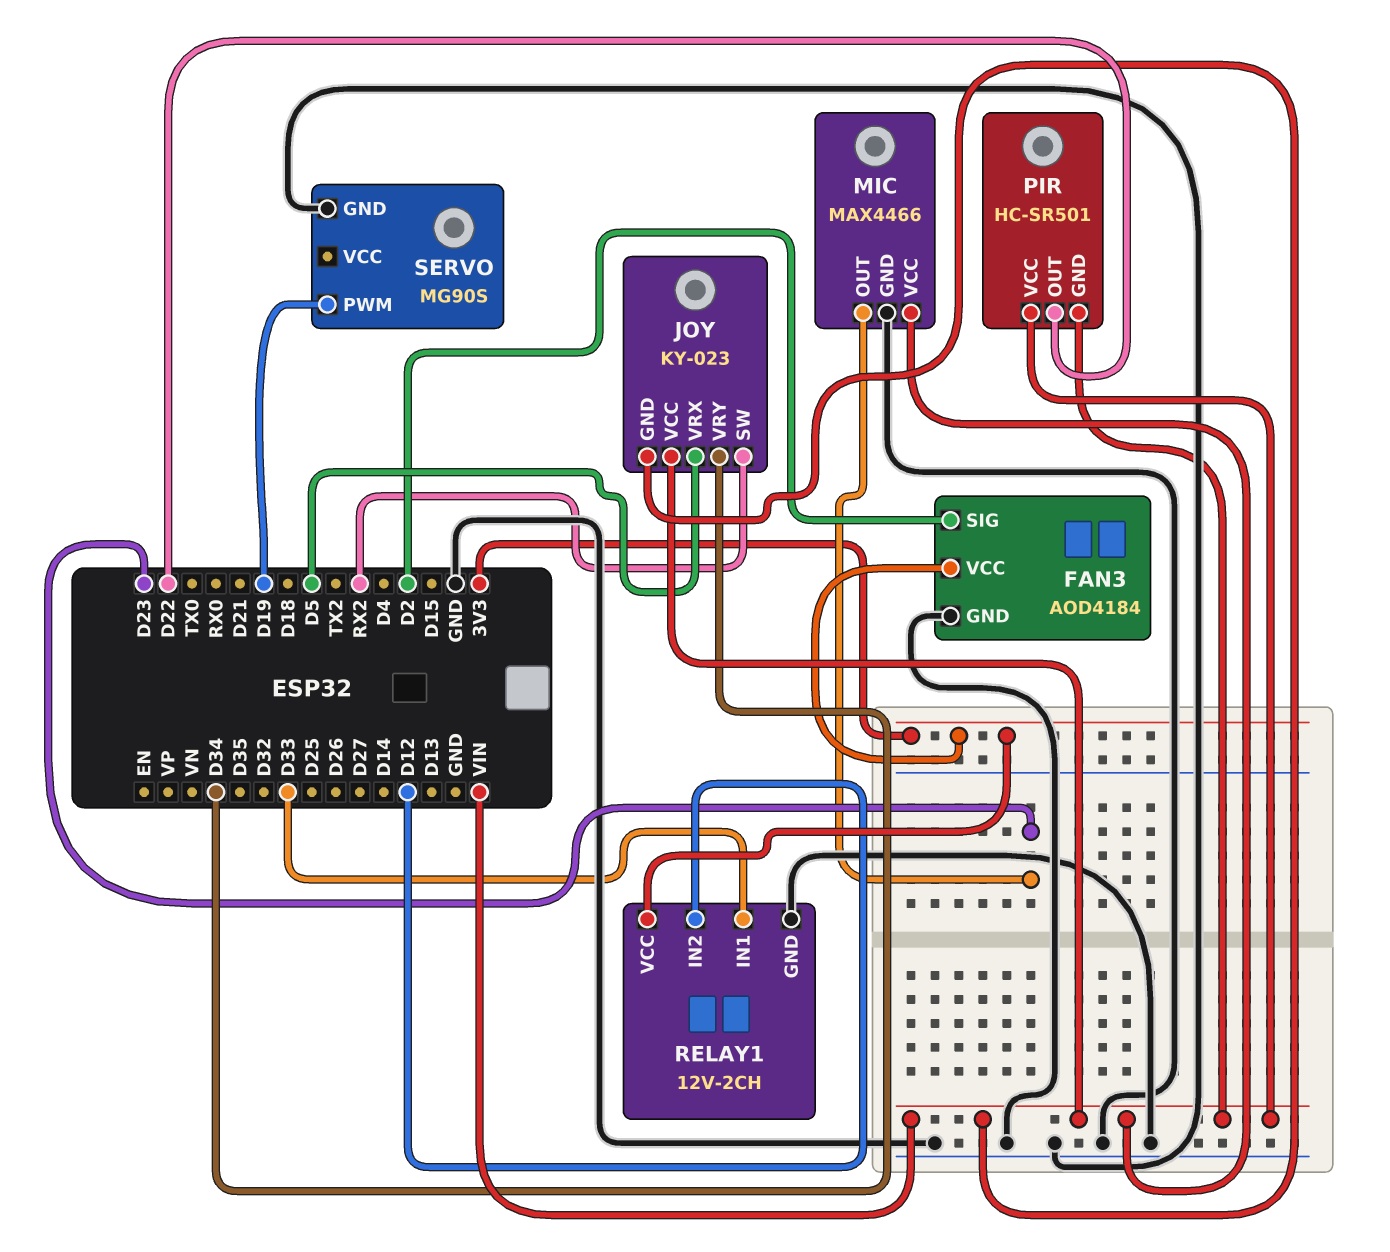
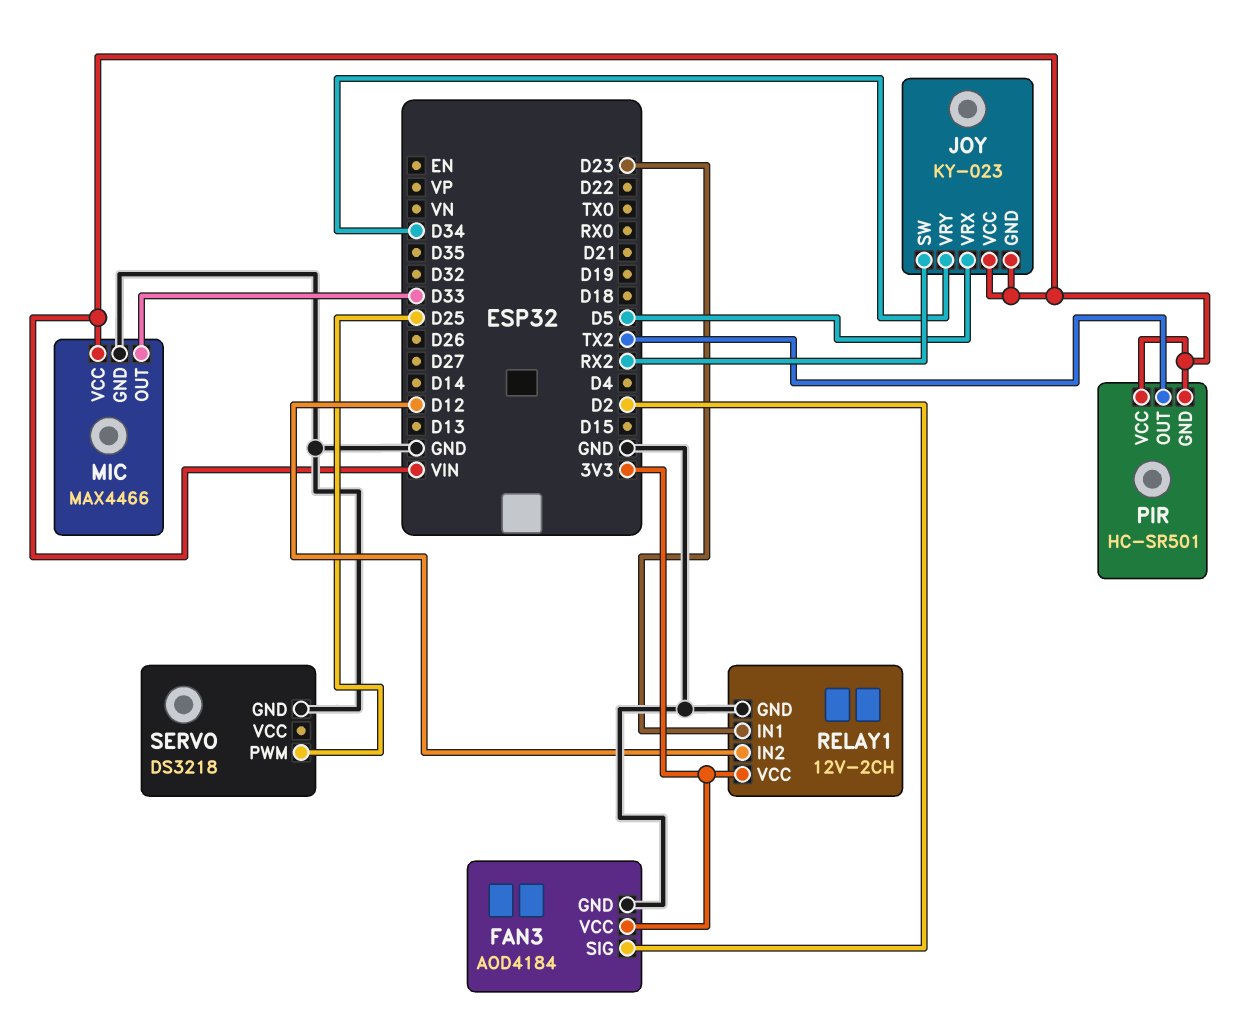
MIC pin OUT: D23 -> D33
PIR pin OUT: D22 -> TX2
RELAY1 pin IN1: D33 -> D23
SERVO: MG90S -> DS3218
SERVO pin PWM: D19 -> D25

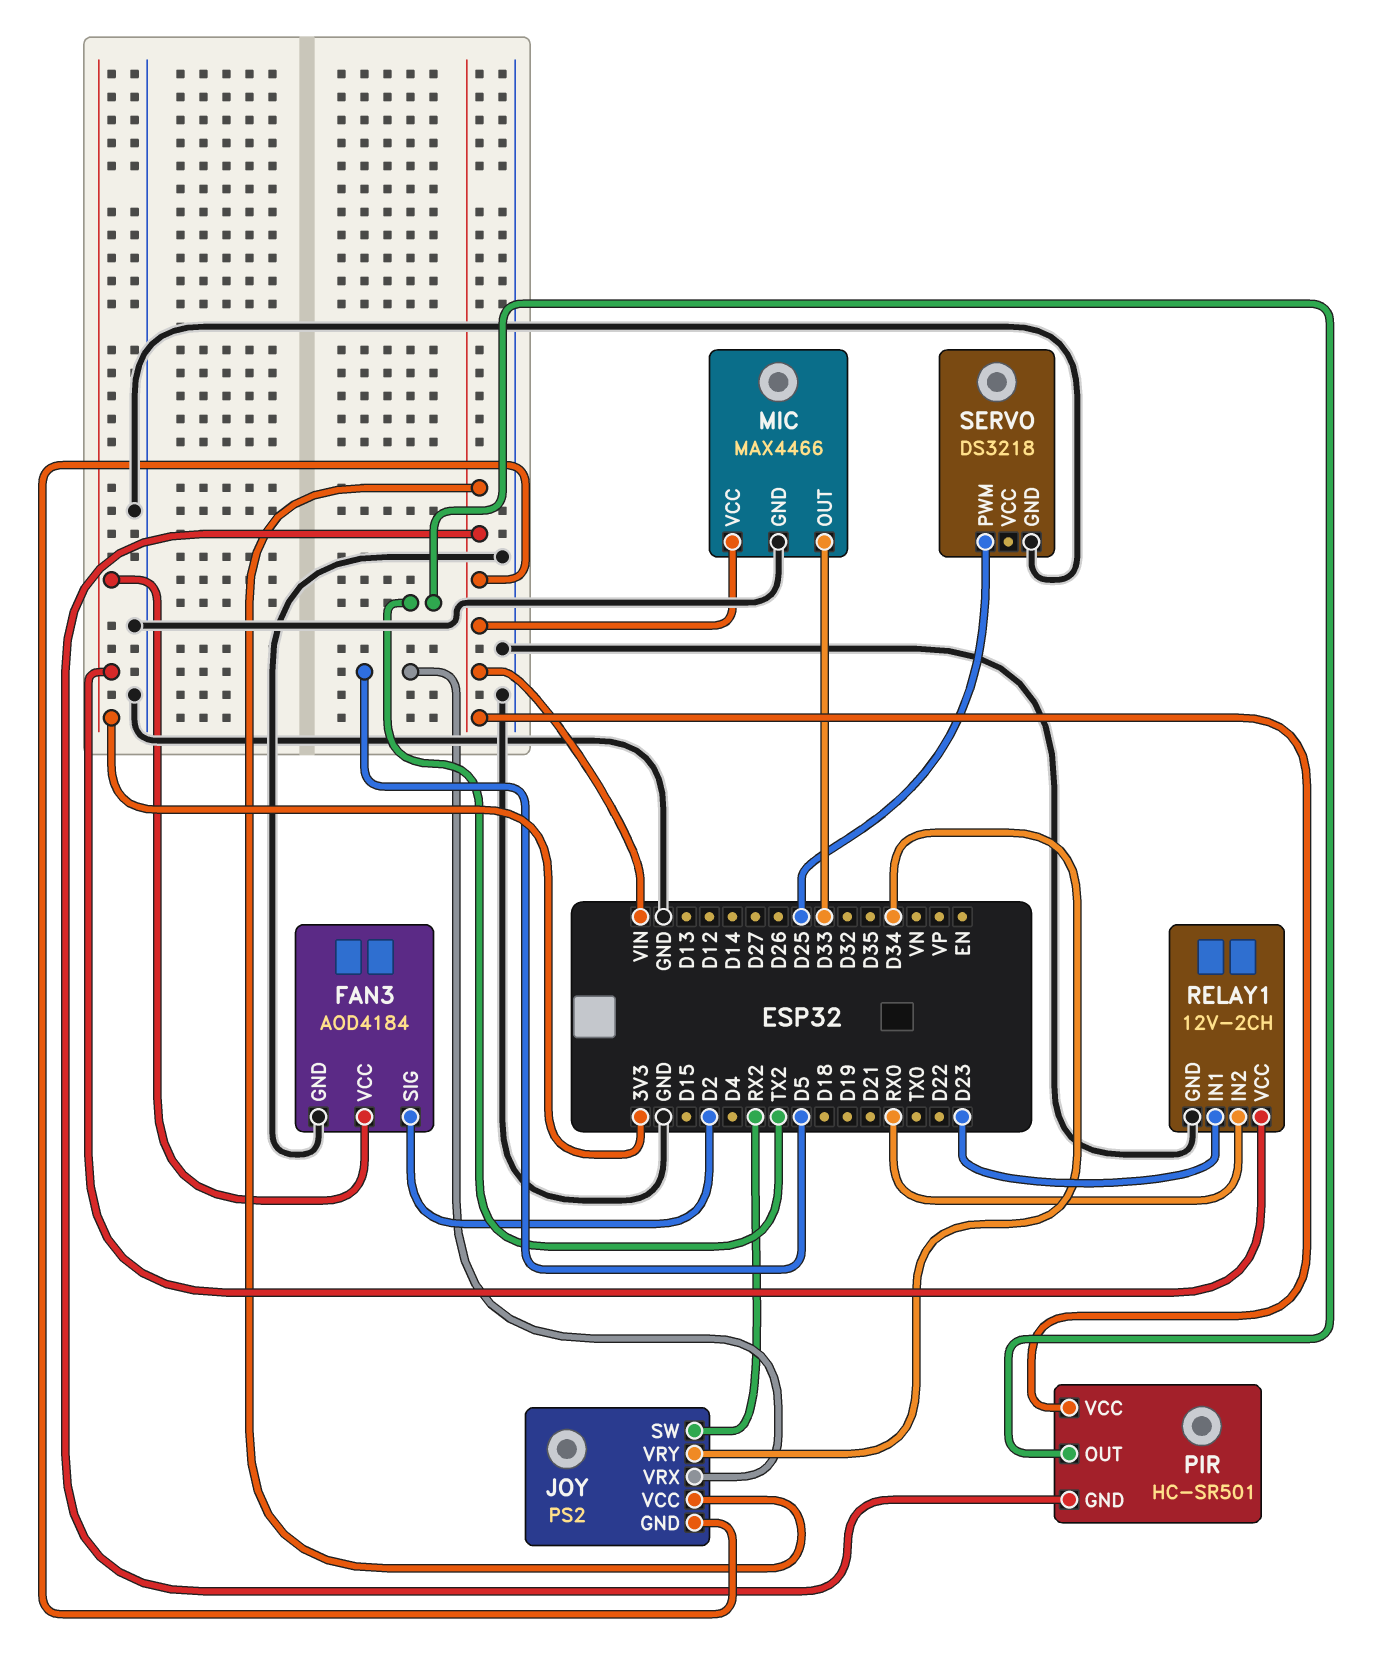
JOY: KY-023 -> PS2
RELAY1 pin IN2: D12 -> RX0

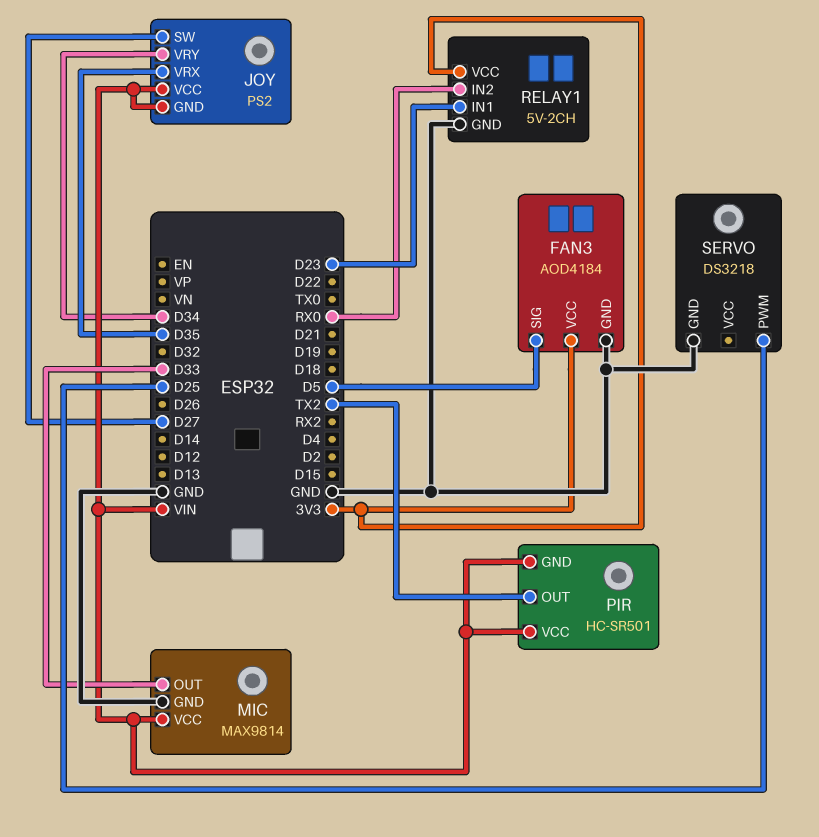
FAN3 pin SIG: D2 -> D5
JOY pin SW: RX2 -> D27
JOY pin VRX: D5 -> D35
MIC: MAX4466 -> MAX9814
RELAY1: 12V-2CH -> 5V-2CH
==
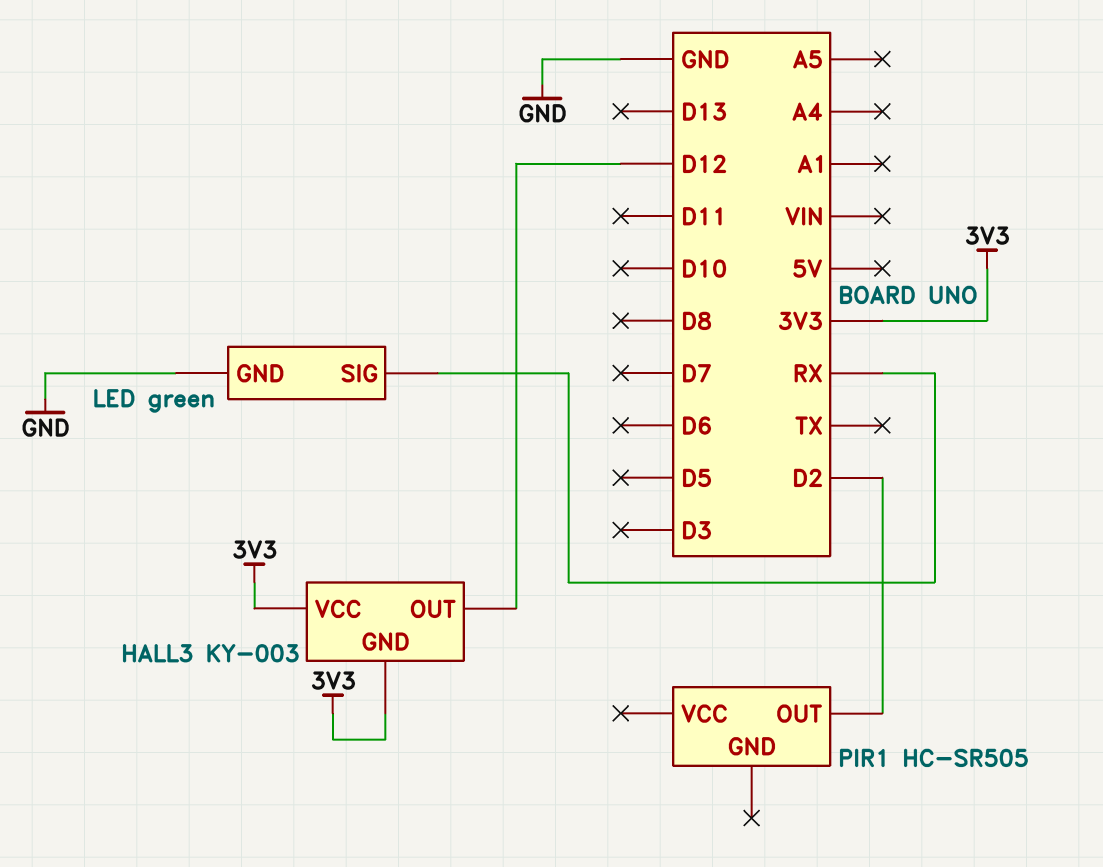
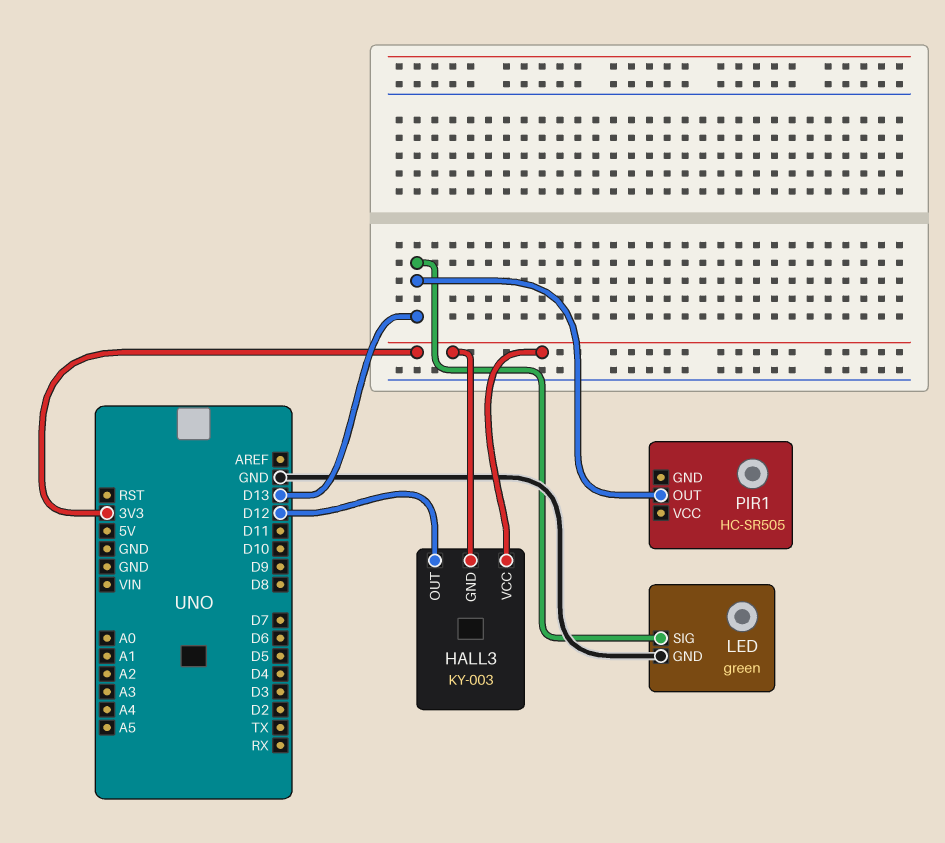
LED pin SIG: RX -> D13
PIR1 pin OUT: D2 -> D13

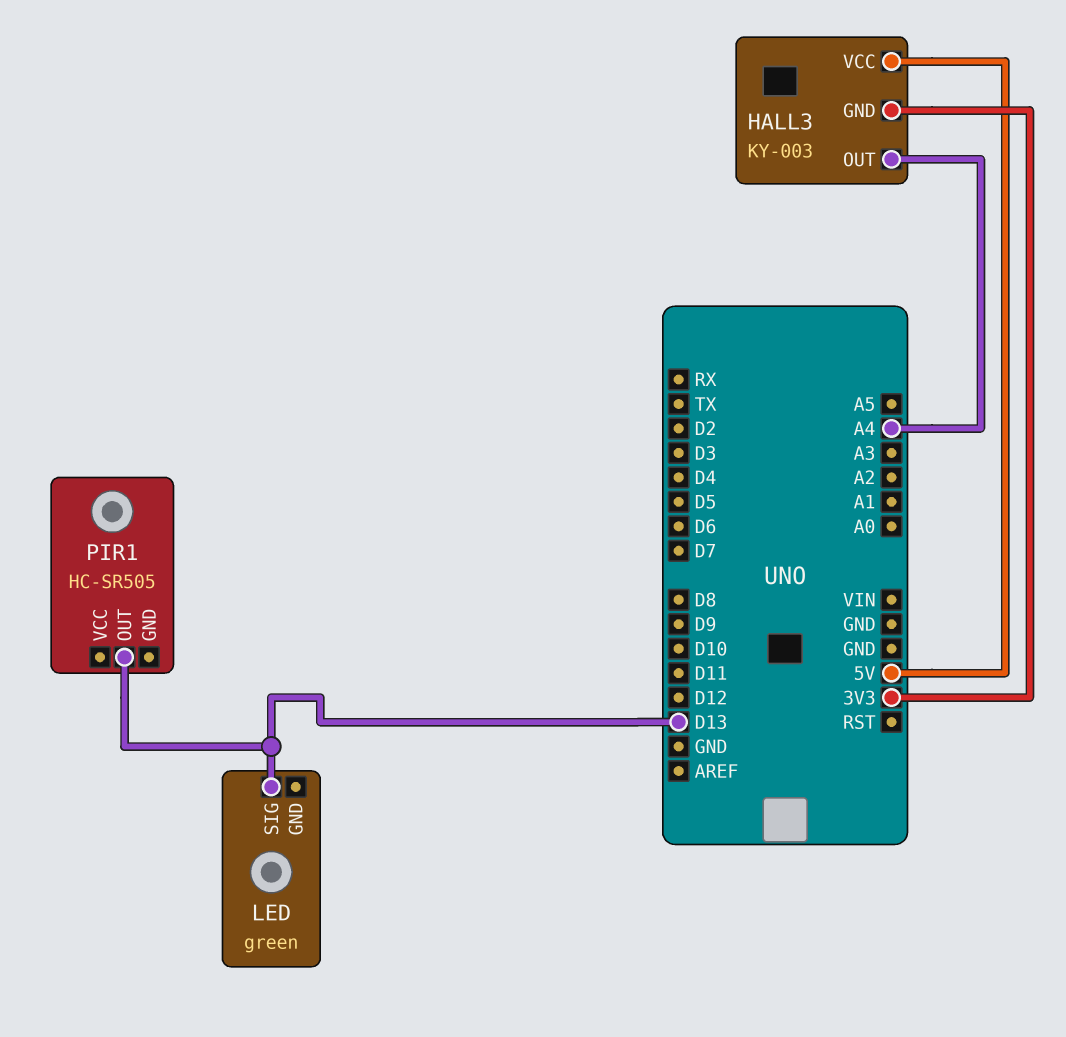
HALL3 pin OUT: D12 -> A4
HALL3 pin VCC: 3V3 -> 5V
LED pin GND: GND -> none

**Work instruction:** Among the entries above, locate the line with "RELAY1 pin IN1: D33 -> D23" and the line with "RELAY1: 12V-2CH -> 5V-2CH". Give those two lines and all lines between them again, exactly, leaving out the pictures.

**The completed task:**
RELAY1 pin IN1: D33 -> D23
SERVO: MG90S -> DS3218
SERVO pin PWM: D19 -> D25

JOY: KY-023 -> PS2
RELAY1 pin IN2: D12 -> RX0

FAN3 pin SIG: D2 -> D5
JOY pin SW: RX2 -> D27
JOY pin VRX: D5 -> D35
MIC: MAX4466 -> MAX9814
RELAY1: 12V-2CH -> 5V-2CH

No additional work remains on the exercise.